#### WORK REQUEST:
Retype the listing exactly. Leave out the images.

#### GIVEN INFORMATION:
+===+
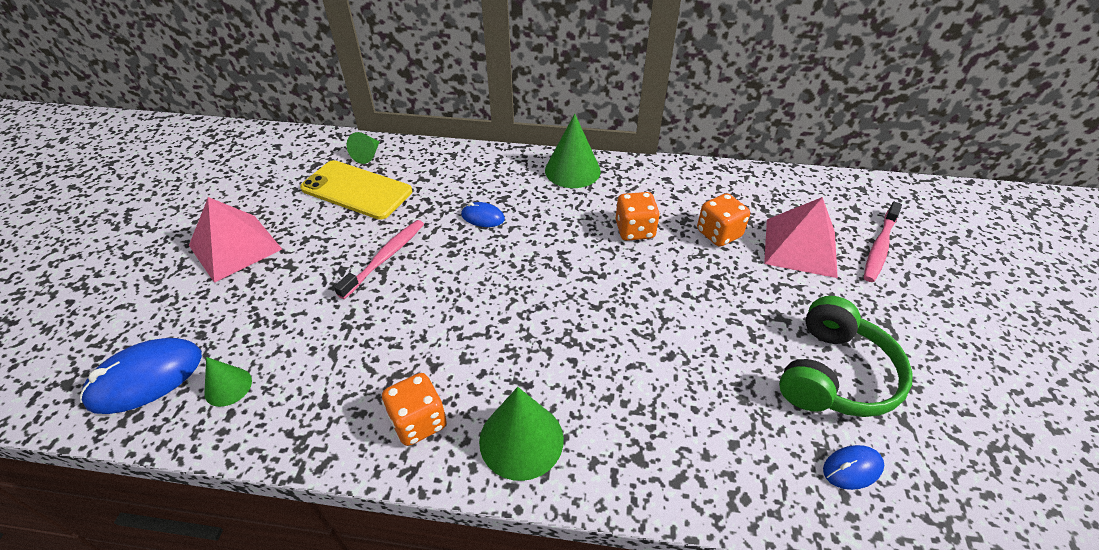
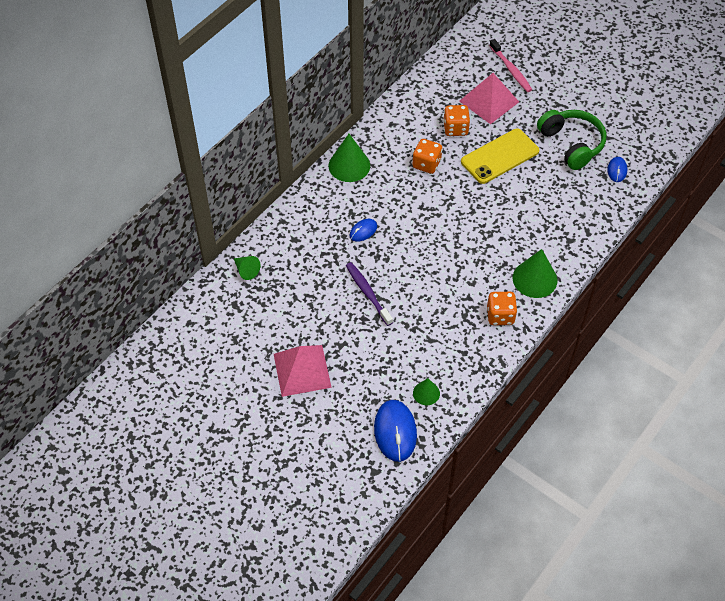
camera: 60 degrees left, 10 degrees up
(356, 190) = (285, 288): yellow phone -> yellow phone (500, 156)
(385, 257) = (367, 293): pink toothbrush -> purple toothbrush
+===+
#### RESULT FOR THIS EXERCISE:
camera: 60 degrees left, 10 degrees up
(356, 190) = (285, 288): yellow phone -> yellow phone (500, 156)
(385, 257) = (367, 293): pink toothbrush -> purple toothbrush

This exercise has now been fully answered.